◆ Exercise instructions ◆
Provide the entries once more, identical in every word.

◆ Information provided ◆
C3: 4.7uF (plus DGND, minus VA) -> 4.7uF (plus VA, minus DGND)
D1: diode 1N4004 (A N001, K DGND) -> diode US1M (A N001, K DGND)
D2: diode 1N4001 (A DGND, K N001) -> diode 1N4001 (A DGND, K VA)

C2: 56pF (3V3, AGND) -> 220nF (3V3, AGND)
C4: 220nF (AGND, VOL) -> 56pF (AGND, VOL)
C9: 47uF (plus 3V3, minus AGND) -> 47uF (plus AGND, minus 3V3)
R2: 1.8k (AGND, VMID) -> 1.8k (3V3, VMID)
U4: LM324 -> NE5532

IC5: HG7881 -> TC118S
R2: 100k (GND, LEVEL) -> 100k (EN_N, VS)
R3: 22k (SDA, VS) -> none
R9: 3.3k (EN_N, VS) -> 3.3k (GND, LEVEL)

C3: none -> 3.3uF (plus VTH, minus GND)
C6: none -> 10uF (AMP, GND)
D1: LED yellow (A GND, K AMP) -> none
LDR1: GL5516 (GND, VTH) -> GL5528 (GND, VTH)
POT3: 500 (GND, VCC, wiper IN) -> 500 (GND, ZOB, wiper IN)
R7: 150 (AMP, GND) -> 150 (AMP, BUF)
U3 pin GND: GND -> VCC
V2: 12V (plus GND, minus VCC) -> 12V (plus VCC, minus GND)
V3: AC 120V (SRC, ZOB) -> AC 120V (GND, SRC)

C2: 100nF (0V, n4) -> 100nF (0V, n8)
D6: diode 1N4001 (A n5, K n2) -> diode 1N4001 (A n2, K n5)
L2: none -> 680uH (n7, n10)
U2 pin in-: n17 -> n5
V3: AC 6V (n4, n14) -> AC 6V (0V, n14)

◆ Solution below ◆
C3: 4.7uF (plus DGND, minus VA) -> 4.7uF (plus VA, minus DGND)
D1: diode 1N4004 (A N001, K DGND) -> diode US1M (A N001, K DGND)
D2: diode 1N4001 (A DGND, K N001) -> diode 1N4001 (A DGND, K VA)

C2: 56pF (3V3, AGND) -> 220nF (3V3, AGND)
C4: 220nF (AGND, VOL) -> 56pF (AGND, VOL)
C9: 47uF (plus 3V3, minus AGND) -> 47uF (plus AGND, minus 3V3)
R2: 1.8k (AGND, VMID) -> 1.8k (3V3, VMID)
U4: LM324 -> NE5532

IC5: HG7881 -> TC118S
R2: 100k (GND, LEVEL) -> 100k (EN_N, VS)
R3: 22k (SDA, VS) -> none
R9: 3.3k (EN_N, VS) -> 3.3k (GND, LEVEL)

C3: none -> 3.3uF (plus VTH, minus GND)
C6: none -> 10uF (AMP, GND)
D1: LED yellow (A GND, K AMP) -> none
LDR1: GL5516 (GND, VTH) -> GL5528 (GND, VTH)
POT3: 500 (GND, VCC, wiper IN) -> 500 (GND, ZOB, wiper IN)
R7: 150 (AMP, GND) -> 150 (AMP, BUF)
U3 pin GND: GND -> VCC
V2: 12V (plus GND, minus VCC) -> 12V (plus VCC, minus GND)
V3: AC 120V (SRC, ZOB) -> AC 120V (GND, SRC)

C2: 100nF (0V, n4) -> 100nF (0V, n8)
D6: diode 1N4001 (A n5, K n2) -> diode 1N4001 (A n2, K n5)
L2: none -> 680uH (n7, n10)
U2 pin in-: n17 -> n5
V3: AC 6V (n4, n14) -> AC 6V (0V, n14)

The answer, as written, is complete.